INSTRUCTIONS TO FOLLOW – Below is a listing. Set down exactly the lines from the one containing "fraise/rouge" through the one containing "pinceau/marron (1st from left)", both ends included, and leave out the rest.
┄┄┄┄┄┄
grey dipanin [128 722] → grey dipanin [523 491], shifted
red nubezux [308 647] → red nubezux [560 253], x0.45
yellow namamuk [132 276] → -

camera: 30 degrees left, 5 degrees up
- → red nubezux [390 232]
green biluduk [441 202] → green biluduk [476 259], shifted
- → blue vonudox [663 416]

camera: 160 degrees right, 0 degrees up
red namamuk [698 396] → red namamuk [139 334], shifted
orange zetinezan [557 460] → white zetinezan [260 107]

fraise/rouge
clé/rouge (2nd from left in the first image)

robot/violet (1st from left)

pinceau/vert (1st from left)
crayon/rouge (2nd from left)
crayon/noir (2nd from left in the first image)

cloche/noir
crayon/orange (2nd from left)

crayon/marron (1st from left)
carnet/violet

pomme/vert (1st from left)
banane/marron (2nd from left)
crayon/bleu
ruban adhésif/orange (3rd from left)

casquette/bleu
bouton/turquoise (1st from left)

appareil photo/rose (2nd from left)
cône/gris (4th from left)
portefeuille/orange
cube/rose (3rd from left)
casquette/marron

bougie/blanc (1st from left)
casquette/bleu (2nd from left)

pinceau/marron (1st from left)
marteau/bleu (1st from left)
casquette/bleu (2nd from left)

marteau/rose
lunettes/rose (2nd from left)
┄┄┄┄┄┄
SOLUTION BELOW –
fraise/rouge
clé/rouge (2nd from left in the first image)

robot/violet (1st from left)

pinceau/vert (1st from left)
crayon/rouge (2nd from left)
crayon/noir (2nd from left in the first image)

cloche/noir
crayon/orange (2nd from left)

crayon/marron (1st from left)
carnet/violet

pomme/vert (1st from left)
banane/marron (2nd from left)
crayon/bleu
ruban adhésif/orange (3rd from left)

casquette/bleu
bouton/turquoise (1st from left)

appareil photo/rose (2nd from left)
cône/gris (4th from left)
portefeuille/orange
cube/rose (3rd from left)
casquette/marron

bougie/blanc (1st from left)
casquette/bleu (2nd from left)

pinceau/marron (1st from left)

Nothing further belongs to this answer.